#### What you need to do:
Give again, exactly and without pictures, the lines running from the line with "C4: none -> 1uF (CTL, EN)" to the end of the records below.

Start of Records shown

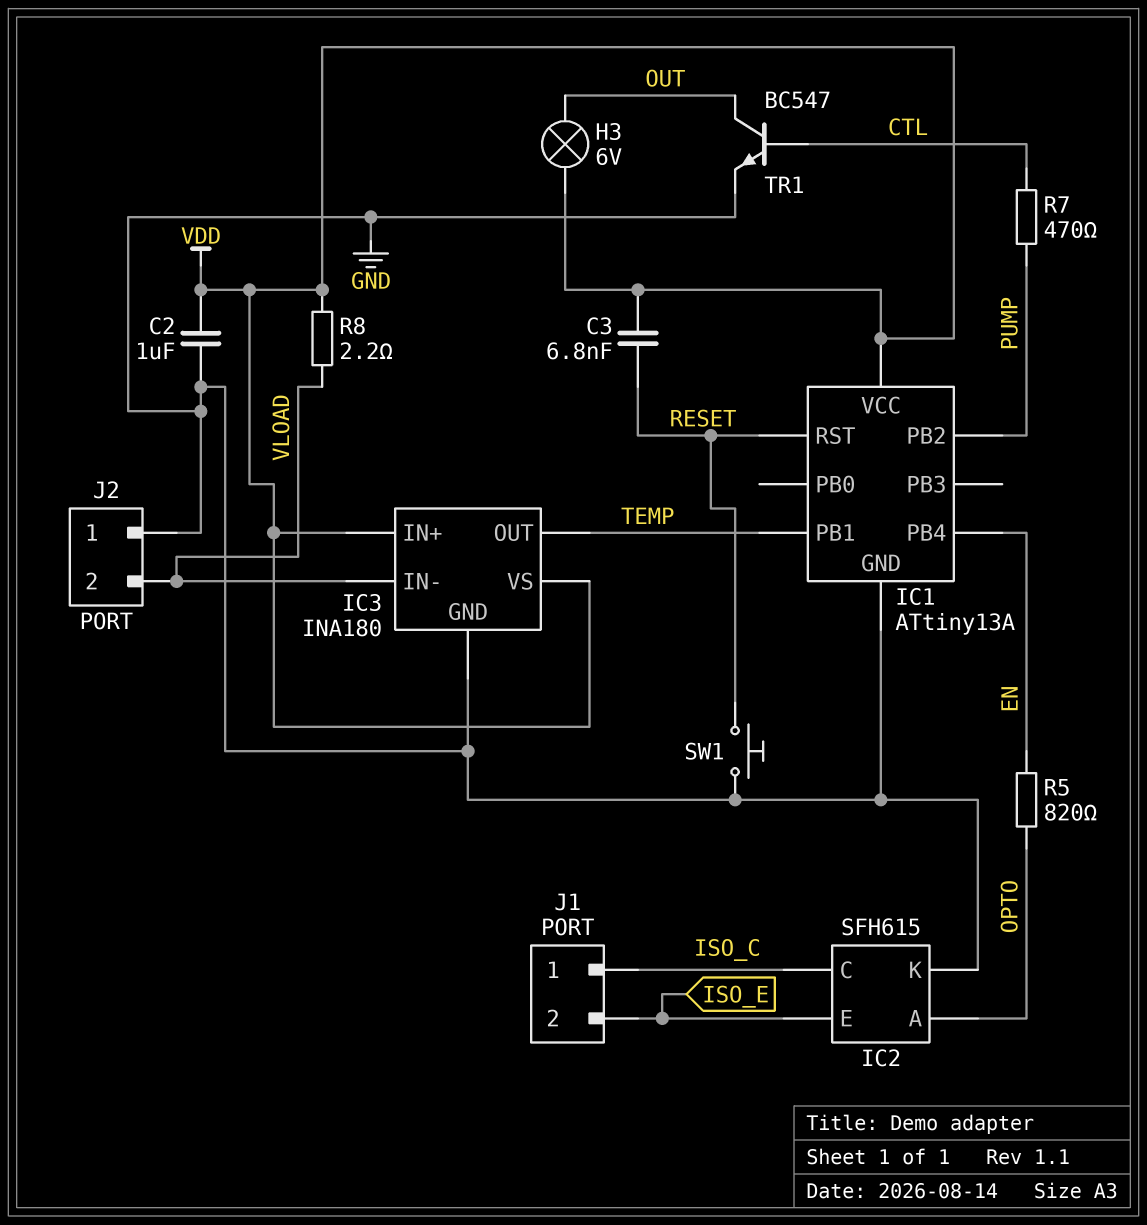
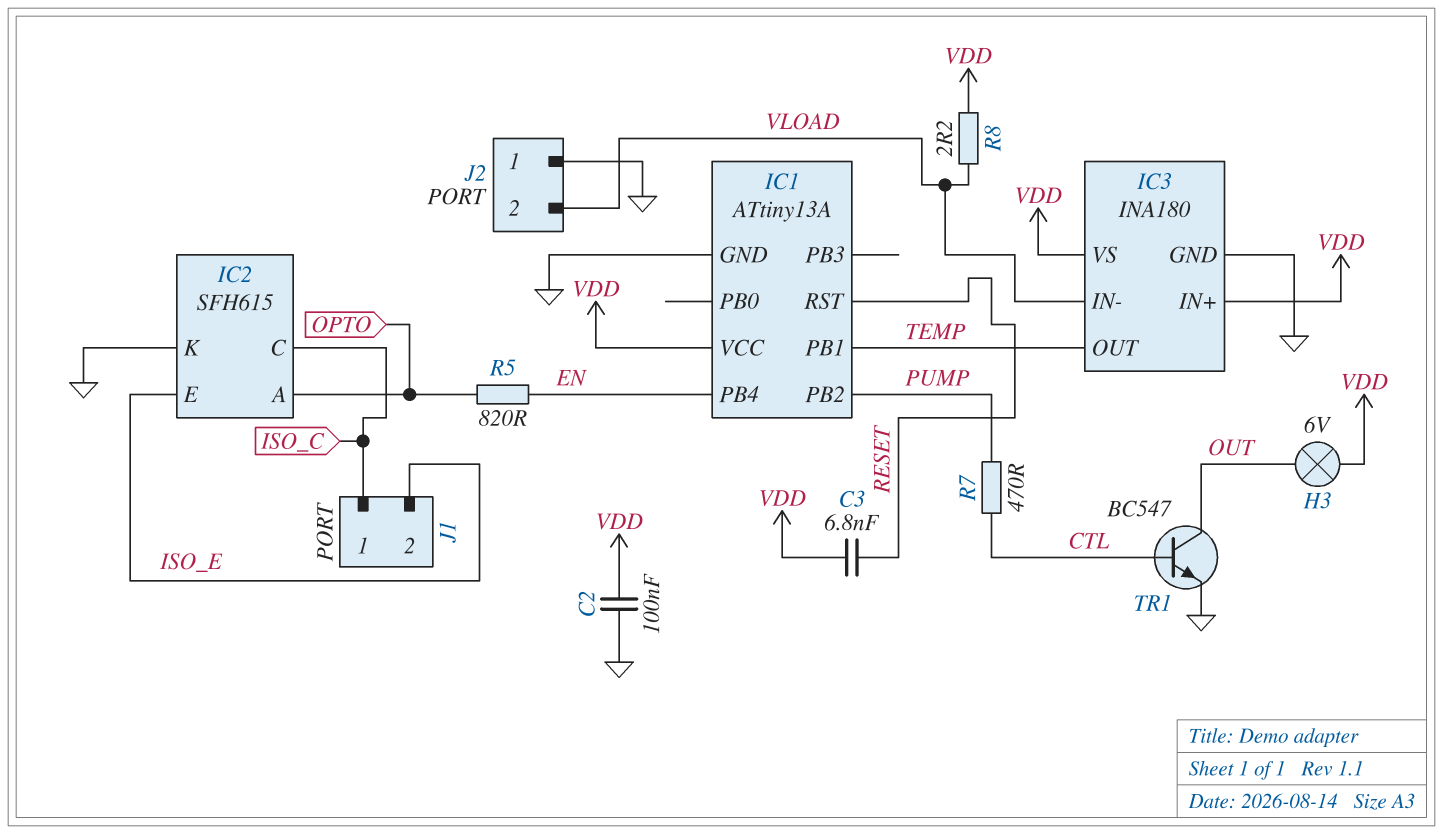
C2: 1uF (GND, VDD) -> 100nF (GND, VDD)
SW1: button (GND, RESET) -> none

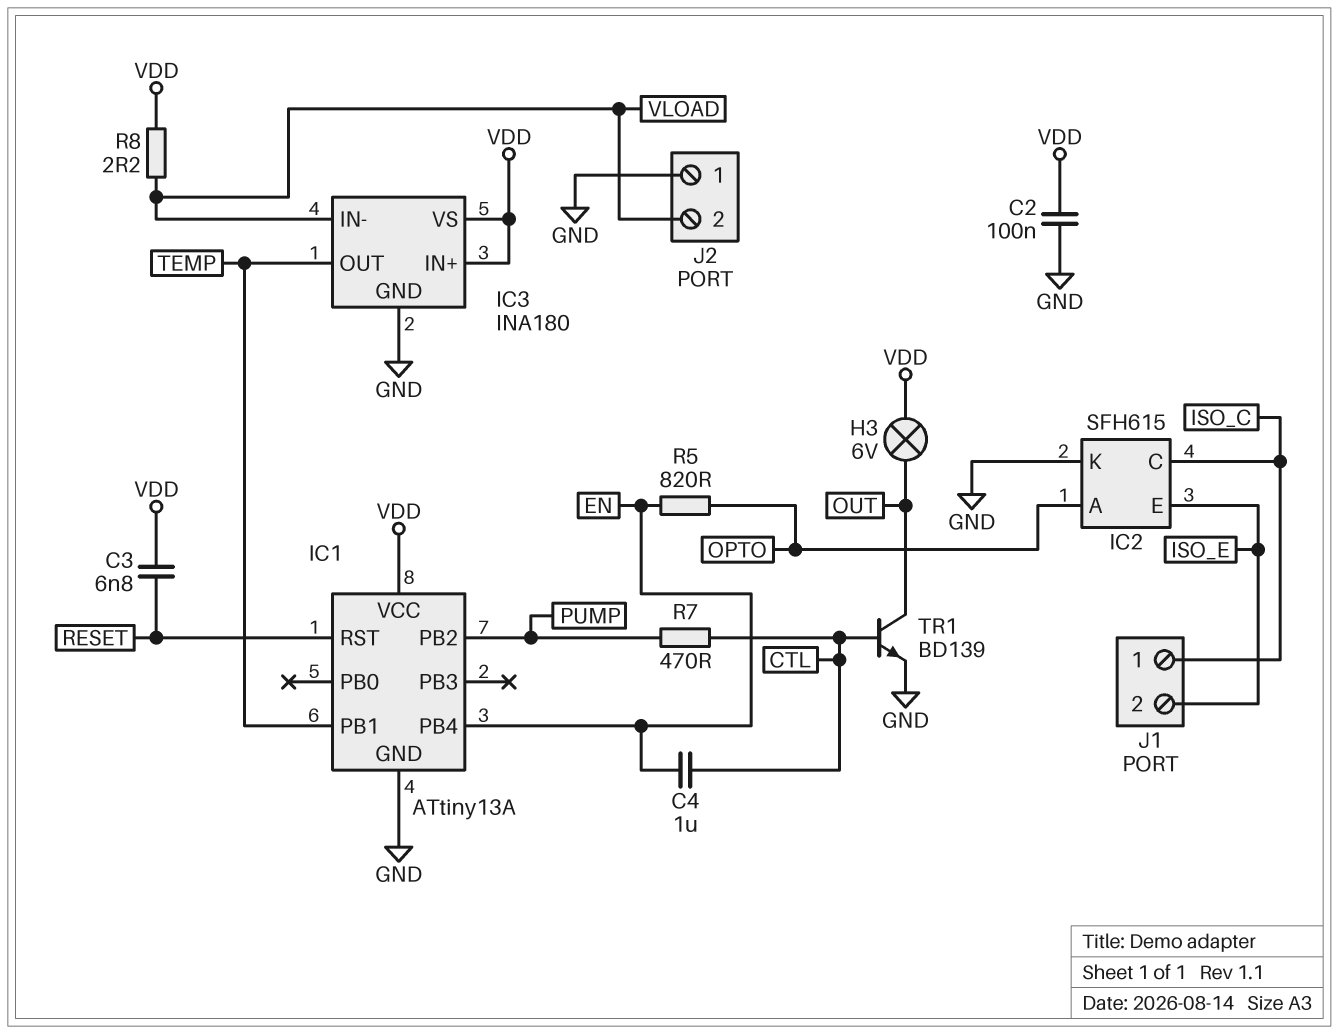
C4: none -> 1uF (CTL, EN)
TR1: NPN BC547 (B CTL, C OUT, E GND) -> NPN BD139 (B CTL, C OUT, E GND)

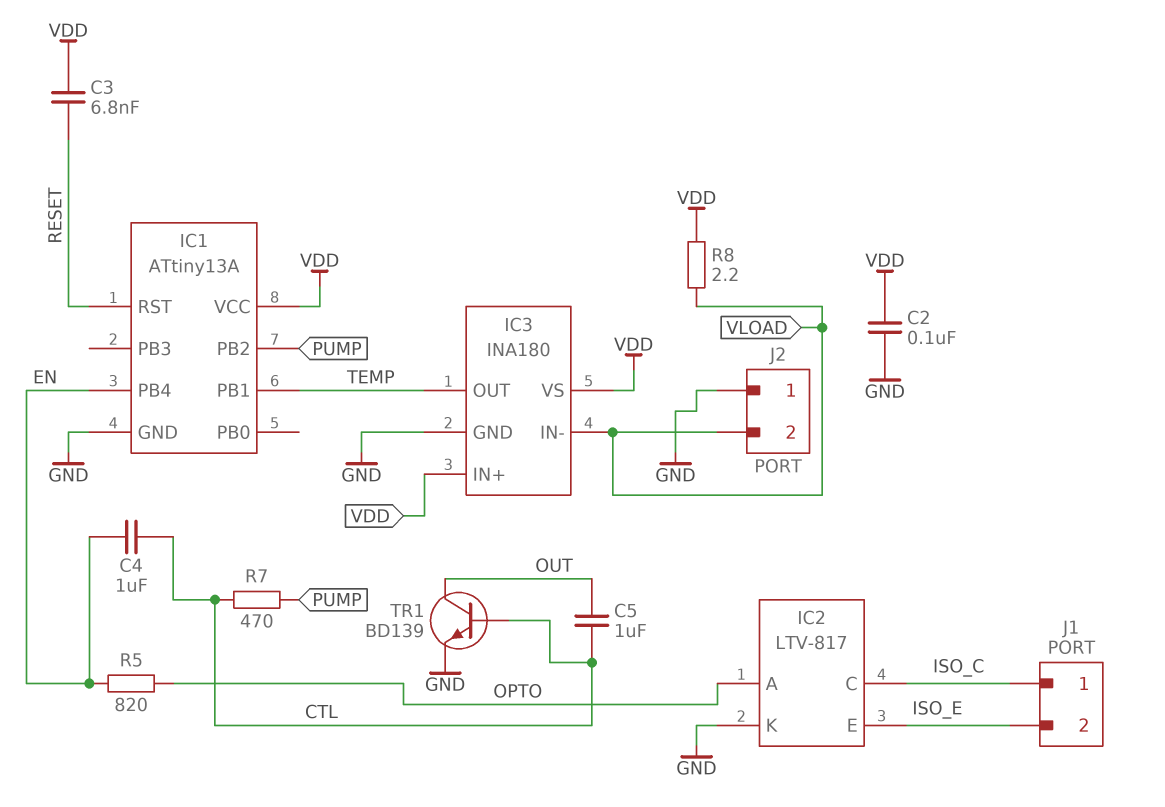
C5: none -> 1uF (CTL, OUT)
H3: lamp 6V (OUT, VDD) -> none
IC2: SFH615 -> LTV-817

End of Records shown

#### Exercise response:
C4: none -> 1uF (CTL, EN)
TR1: NPN BC547 (B CTL, C OUT, E GND) -> NPN BD139 (B CTL, C OUT, E GND)

C5: none -> 1uF (CTL, OUT)
H3: lamp 6V (OUT, VDD) -> none
IC2: SFH615 -> LTV-817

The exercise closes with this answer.